» **Your assignment**: Here is a listing. Write it all out again exactly, but not its pictures.

» **Data block**:
========

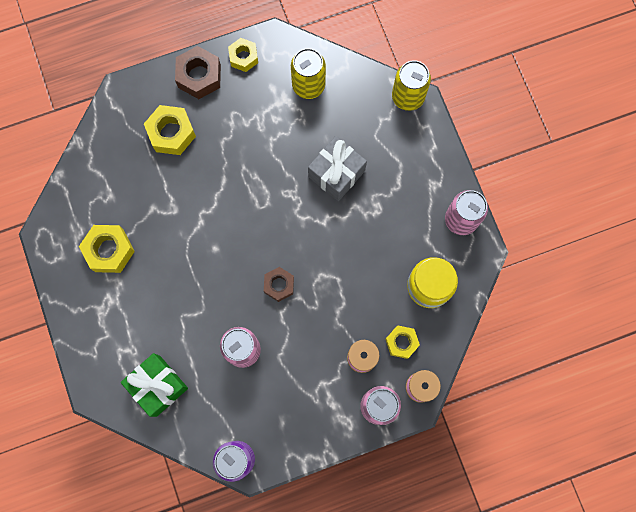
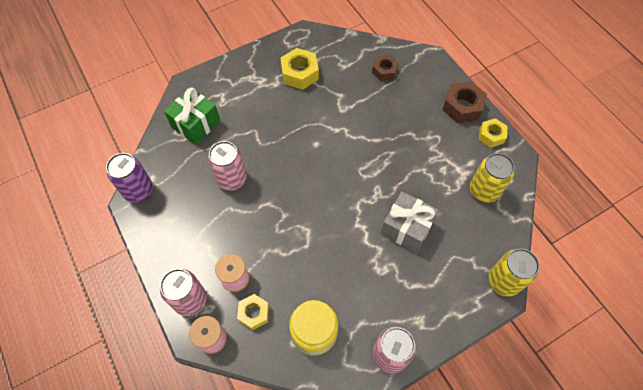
camera: 80 degrees right, 15 degrees down
(171, 133) = (406, 96): yellow nut -> none
(279, 285) = (292, 197): brown nut -> brown nut (384, 71)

========

» **Answer section**:
camera: 80 degrees right, 15 degrees down
(171, 133) = (406, 96): yellow nut -> none
(279, 285) = (292, 197): brown nut -> brown nut (384, 71)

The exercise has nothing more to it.